### Exercise materials

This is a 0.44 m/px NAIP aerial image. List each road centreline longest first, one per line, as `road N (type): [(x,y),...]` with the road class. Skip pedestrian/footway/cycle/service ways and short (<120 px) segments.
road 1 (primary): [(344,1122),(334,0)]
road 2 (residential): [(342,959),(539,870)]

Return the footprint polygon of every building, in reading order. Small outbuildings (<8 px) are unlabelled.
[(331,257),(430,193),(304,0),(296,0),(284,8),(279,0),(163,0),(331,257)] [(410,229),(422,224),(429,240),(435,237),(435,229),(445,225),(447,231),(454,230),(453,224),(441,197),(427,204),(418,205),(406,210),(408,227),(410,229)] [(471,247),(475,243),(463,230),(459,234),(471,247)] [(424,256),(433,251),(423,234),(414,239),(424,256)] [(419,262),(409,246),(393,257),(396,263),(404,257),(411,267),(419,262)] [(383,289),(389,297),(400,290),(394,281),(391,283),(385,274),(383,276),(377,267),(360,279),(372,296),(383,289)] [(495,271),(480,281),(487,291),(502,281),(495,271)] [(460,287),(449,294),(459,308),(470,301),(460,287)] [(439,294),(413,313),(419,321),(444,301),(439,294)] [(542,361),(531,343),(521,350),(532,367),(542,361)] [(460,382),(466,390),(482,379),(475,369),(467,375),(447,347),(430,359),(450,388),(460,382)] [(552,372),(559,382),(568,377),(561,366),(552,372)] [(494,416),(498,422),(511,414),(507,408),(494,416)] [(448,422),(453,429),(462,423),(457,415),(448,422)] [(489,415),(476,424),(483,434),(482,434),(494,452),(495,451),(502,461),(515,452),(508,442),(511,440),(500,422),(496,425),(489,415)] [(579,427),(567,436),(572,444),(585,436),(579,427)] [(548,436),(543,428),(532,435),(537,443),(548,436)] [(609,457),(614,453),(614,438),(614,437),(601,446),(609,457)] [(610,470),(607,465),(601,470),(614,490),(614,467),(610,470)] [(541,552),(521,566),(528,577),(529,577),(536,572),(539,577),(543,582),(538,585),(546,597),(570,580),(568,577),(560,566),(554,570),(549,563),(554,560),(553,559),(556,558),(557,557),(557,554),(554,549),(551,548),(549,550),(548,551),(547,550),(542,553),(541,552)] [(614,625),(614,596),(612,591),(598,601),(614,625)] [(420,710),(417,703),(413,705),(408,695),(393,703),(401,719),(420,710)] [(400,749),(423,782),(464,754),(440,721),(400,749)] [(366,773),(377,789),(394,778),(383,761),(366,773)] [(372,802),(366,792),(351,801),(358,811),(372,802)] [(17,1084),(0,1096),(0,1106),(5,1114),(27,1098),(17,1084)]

### Task instructions
All of the data above should be output exactly.

### Task answer
This is a 0.44 m/px NAIP aerial image. List each road centreline longest first, one per line, as `road N (type): [(x,y),...]` with the road class. Skip pedestrian/footway/cycle/service ways and short (<120 px) segments.
road 1 (primary): [(344,1122),(334,0)]
road 2 (residential): [(342,959),(539,870)]

Return the footprint polygon of every building, in reading order. Small outbuildings (<8 px) are unlabelled.
[(331,257),(430,193),(304,0),(296,0),(284,8),(279,0),(163,0),(331,257)] [(410,229),(422,224),(429,240),(435,237),(435,229),(445,225),(447,231),(454,230),(453,224),(441,197),(427,204),(418,205),(406,210),(408,227),(410,229)] [(471,247),(475,243),(463,230),(459,234),(471,247)] [(424,256),(433,251),(423,234),(414,239),(424,256)] [(419,262),(409,246),(393,257),(396,263),(404,257),(411,267),(419,262)] [(383,289),(389,297),(400,290),(394,281),(391,283),(385,274),(383,276),(377,267),(360,279),(372,296),(383,289)] [(495,271),(480,281),(487,291),(502,281),(495,271)] [(460,287),(449,294),(459,308),(470,301),(460,287)] [(439,294),(413,313),(419,321),(444,301),(439,294)] [(542,361),(531,343),(521,350),(532,367),(542,361)] [(460,382),(466,390),(482,379),(475,369),(467,375),(447,347),(430,359),(450,388),(460,382)] [(552,372),(559,382),(568,377),(561,366),(552,372)] [(494,416),(498,422),(511,414),(507,408),(494,416)] [(448,422),(453,429),(462,423),(457,415),(448,422)] [(489,415),(476,424),(483,434),(482,434),(494,452),(495,451),(502,461),(515,452),(508,442),(511,440),(500,422),(496,425),(489,415)] [(579,427),(567,436),(572,444),(585,436),(579,427)] [(548,436),(543,428),(532,435),(537,443),(548,436)] [(609,457),(614,453),(614,438),(614,437),(601,446),(609,457)] [(610,470),(607,465),(601,470),(614,490),(614,467),(610,470)] [(541,552),(521,566),(528,577),(529,577),(536,572),(539,577),(543,582),(538,585),(546,597),(570,580),(568,577),(560,566),(554,570),(549,563),(554,560),(553,559),(556,558),(557,557),(557,554),(554,549),(551,548),(549,550),(548,551),(547,550),(542,553),(541,552)] [(614,625),(614,596),(612,591),(598,601),(614,625)] [(420,710),(417,703),(413,705),(408,695),(393,703),(401,719),(420,710)] [(400,749),(423,782),(464,754),(440,721),(400,749)] [(366,773),(377,789),(394,778),(383,761),(366,773)] [(372,802),(366,792),(351,801),(358,811),(372,802)] [(17,1084),(0,1096),(0,1106),(5,1114),(27,1098),(17,1084)]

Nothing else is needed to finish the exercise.